Top of INFORMATION SHOWN

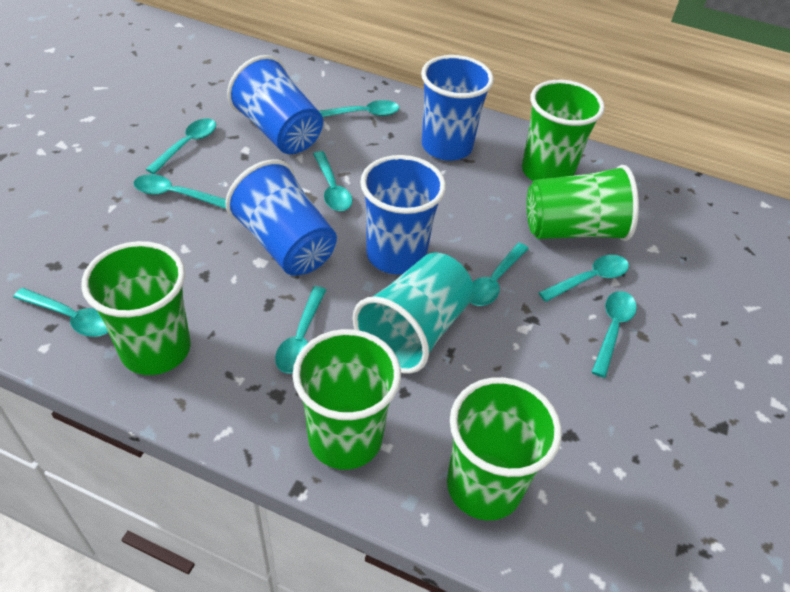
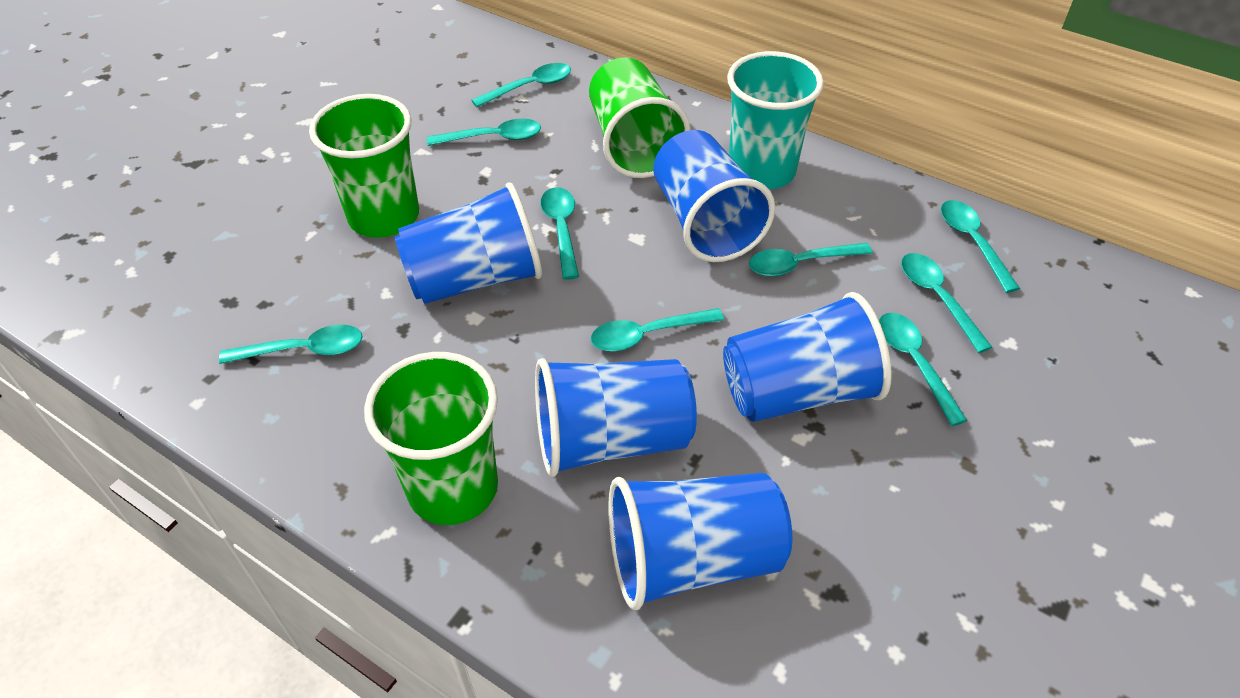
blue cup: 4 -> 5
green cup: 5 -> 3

Bottom of INFORMATION SHOWN
Top of INFORMATION SHOWN

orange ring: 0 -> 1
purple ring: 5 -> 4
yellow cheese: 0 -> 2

Bottom of INFORMATION SHOWN
Top of INFORMATION SHOWN

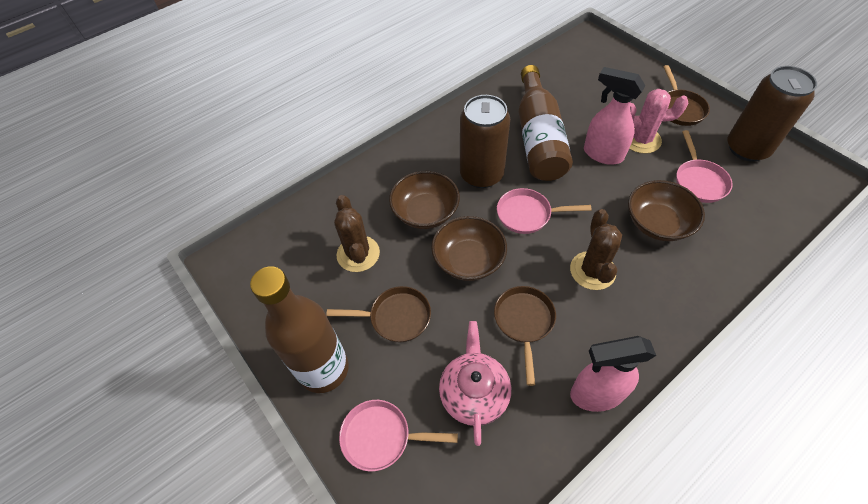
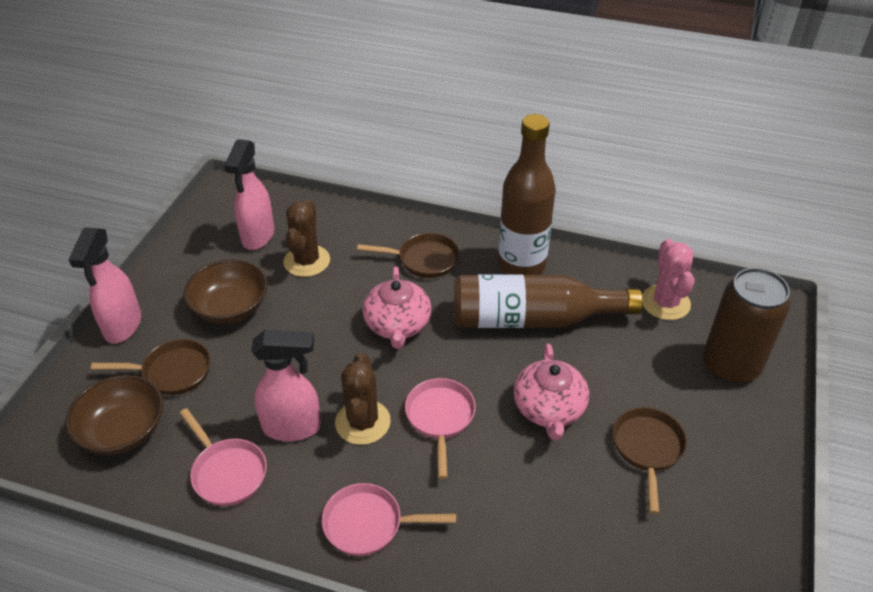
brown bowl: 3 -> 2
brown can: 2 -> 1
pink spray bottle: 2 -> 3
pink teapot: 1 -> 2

Bottom of INFORMATION SHOWN

**EXERCISE DETAILS**
What you return must be an exact retyping of the lines above starting at the line with "brown bowl: 3 -> 2" and ending at the line with "pink teapot: 1 -> 2", and nothing besides.

**SOLUTION TO THIS EXERCISE**
brown bowl: 3 -> 2
brown can: 2 -> 1
pink spray bottle: 2 -> 3
pink teapot: 1 -> 2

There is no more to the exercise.